TASK STATEMENT. Your copy should hold only the lines from the one with "C2: 3.3nF (SIG2, SIG11)" to the one with "U2 pin out: -9V -> SIG9", both included, each exactly as it stands below, with no pictures.

DATA PROVIDED.
::::

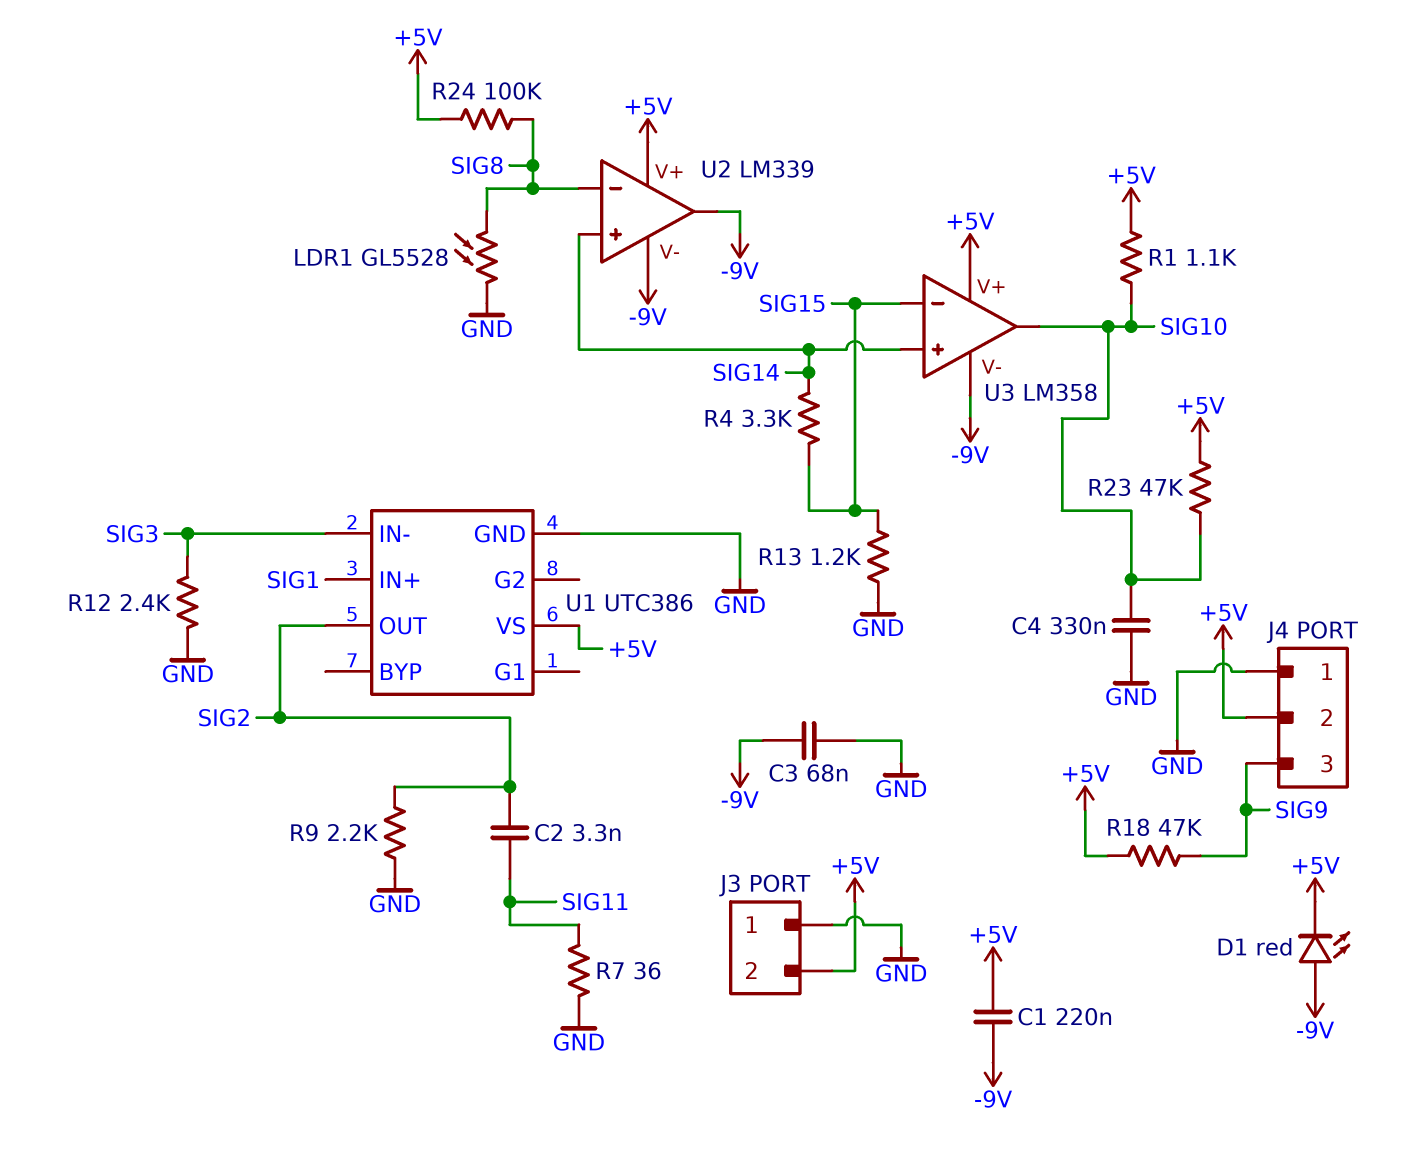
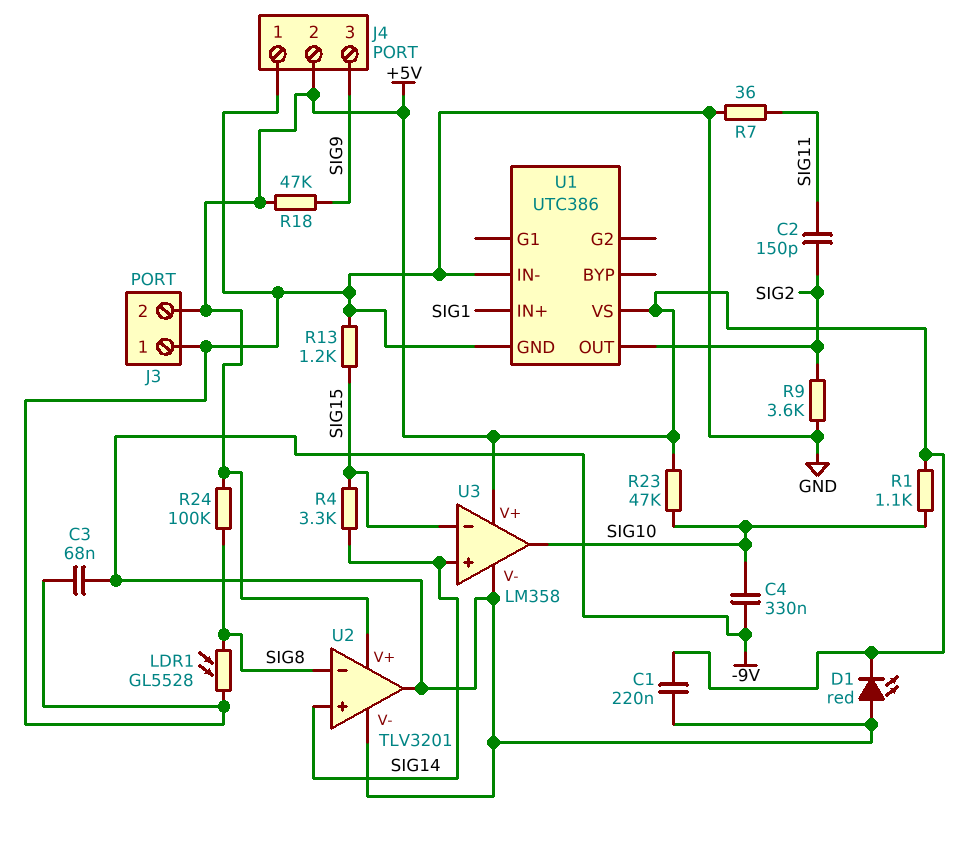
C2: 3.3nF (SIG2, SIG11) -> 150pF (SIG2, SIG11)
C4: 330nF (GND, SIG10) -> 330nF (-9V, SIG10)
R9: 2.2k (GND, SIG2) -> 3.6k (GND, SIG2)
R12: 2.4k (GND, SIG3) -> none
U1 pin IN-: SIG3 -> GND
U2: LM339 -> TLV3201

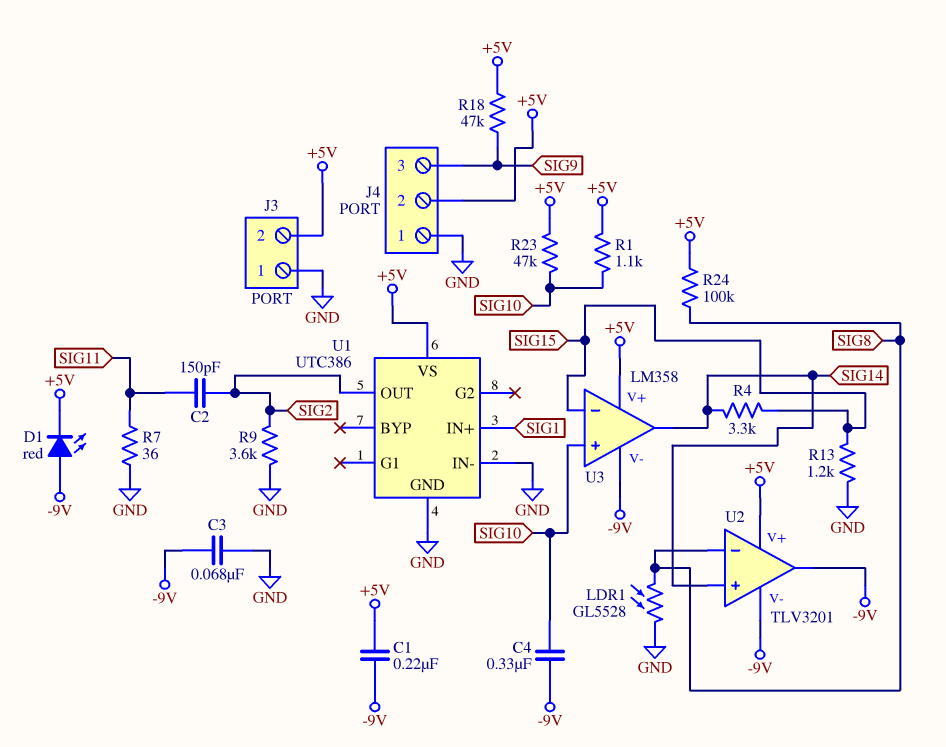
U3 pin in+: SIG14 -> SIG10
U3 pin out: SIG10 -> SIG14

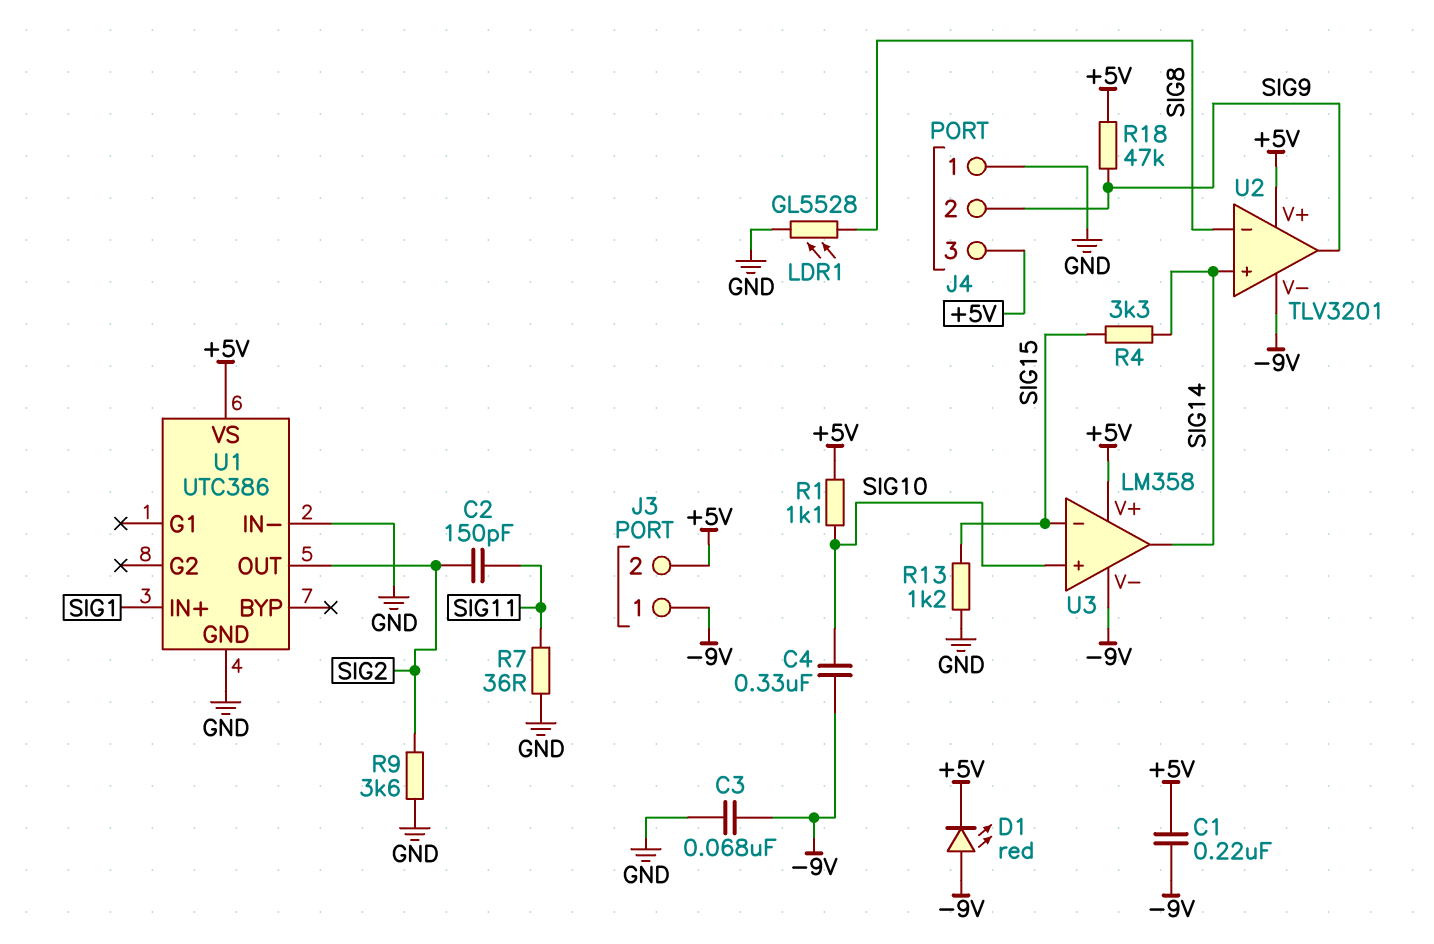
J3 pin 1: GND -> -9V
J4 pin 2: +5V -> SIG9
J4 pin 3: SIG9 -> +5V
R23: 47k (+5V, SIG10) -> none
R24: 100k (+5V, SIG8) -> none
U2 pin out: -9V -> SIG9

::::

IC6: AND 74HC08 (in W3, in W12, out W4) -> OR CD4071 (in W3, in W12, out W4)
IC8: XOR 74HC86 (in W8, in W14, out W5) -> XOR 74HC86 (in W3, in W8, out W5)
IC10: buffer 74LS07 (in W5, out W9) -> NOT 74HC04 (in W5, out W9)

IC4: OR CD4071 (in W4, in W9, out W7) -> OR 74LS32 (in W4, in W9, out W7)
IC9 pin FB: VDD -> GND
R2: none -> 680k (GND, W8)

::::

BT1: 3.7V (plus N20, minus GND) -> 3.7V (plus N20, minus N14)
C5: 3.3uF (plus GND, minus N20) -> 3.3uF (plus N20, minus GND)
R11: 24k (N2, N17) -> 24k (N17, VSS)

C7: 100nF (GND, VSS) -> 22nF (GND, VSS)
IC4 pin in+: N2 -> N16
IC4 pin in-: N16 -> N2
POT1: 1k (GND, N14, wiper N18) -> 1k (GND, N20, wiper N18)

::::

ANSWER SPACE.
C2: 3.3nF (SIG2, SIG11) -> 150pF (SIG2, SIG11)
C4: 330nF (GND, SIG10) -> 330nF (-9V, SIG10)
R9: 2.2k (GND, SIG2) -> 3.6k (GND, SIG2)
R12: 2.4k (GND, SIG3) -> none
U1 pin IN-: SIG3 -> GND
U2: LM339 -> TLV3201

U3 pin in+: SIG14 -> SIG10
U3 pin out: SIG10 -> SIG14

J3 pin 1: GND -> -9V
J4 pin 2: +5V -> SIG9
J4 pin 3: SIG9 -> +5V
R23: 47k (+5V, SIG10) -> none
R24: 100k (+5V, SIG8) -> none
U2 pin out: -9V -> SIG9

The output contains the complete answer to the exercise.